◆ Données fournies:
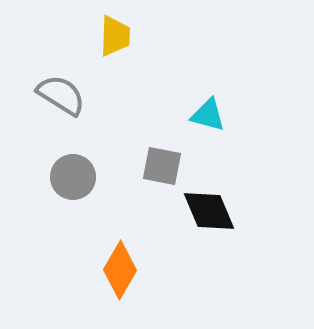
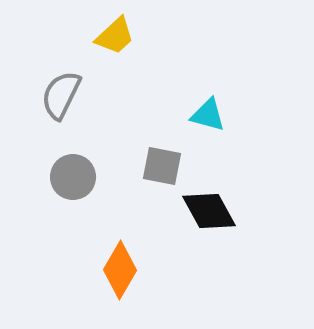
yellow trapezoid: rotated 45 degrees clockwise
gray semicircle: rotated 96 degrees counterclockwise
black diamond: rotated 6 degrees counterclockwise
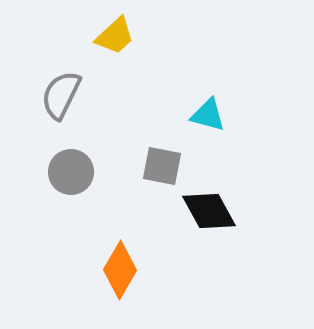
gray circle: moved 2 px left, 5 px up
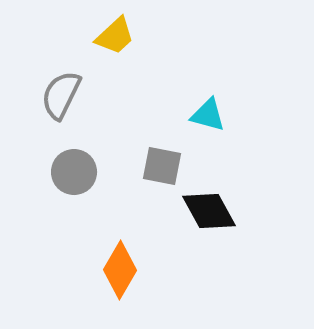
gray circle: moved 3 px right
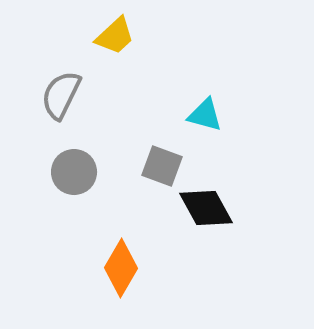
cyan triangle: moved 3 px left
gray square: rotated 9 degrees clockwise
black diamond: moved 3 px left, 3 px up
orange diamond: moved 1 px right, 2 px up
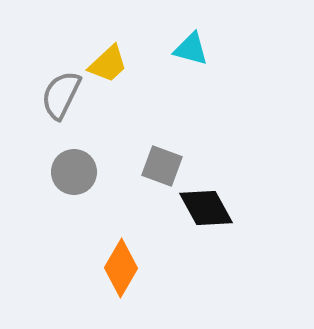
yellow trapezoid: moved 7 px left, 28 px down
cyan triangle: moved 14 px left, 66 px up
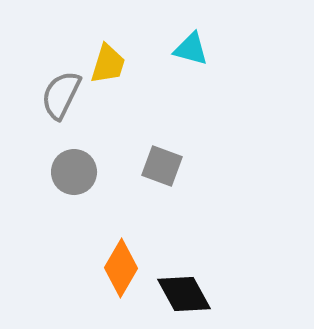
yellow trapezoid: rotated 30 degrees counterclockwise
black diamond: moved 22 px left, 86 px down
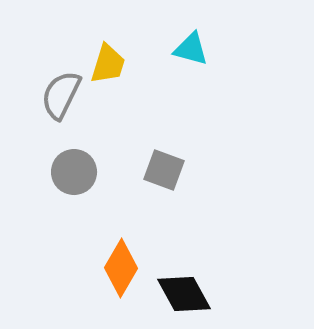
gray square: moved 2 px right, 4 px down
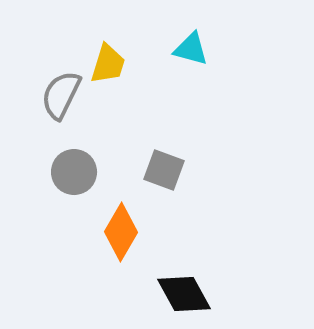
orange diamond: moved 36 px up
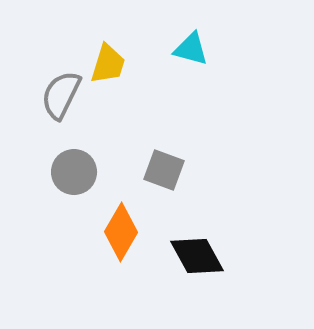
black diamond: moved 13 px right, 38 px up
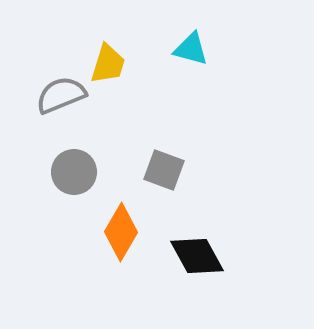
gray semicircle: rotated 42 degrees clockwise
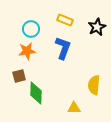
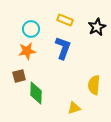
yellow triangle: rotated 16 degrees counterclockwise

◆ Problème à résoudre: Recopiez à l'identique toutes les lignes des enregistrements ci-dessus, sans reprendre les images.

◆ Exercice corrigé:
yellow trapezoid: rotated 45 degrees clockwise
gray semicircle: rotated 96 degrees counterclockwise
black diamond: rotated 6 degrees counterclockwise
gray circle: moved 2 px left, 5 px up
gray circle: moved 3 px right
cyan triangle: moved 3 px left
gray square: rotated 9 degrees clockwise
black diamond: moved 3 px left, 3 px up
orange diamond: moved 1 px right, 2 px up
yellow trapezoid: moved 7 px left, 28 px down
cyan triangle: moved 14 px left, 66 px up
yellow trapezoid: rotated 30 degrees counterclockwise
black diamond: moved 22 px left, 86 px down
gray square: moved 2 px right, 4 px down
orange diamond: moved 36 px up
black diamond: moved 13 px right, 38 px up
gray semicircle: rotated 42 degrees clockwise
yellow triangle: rotated 16 degrees counterclockwise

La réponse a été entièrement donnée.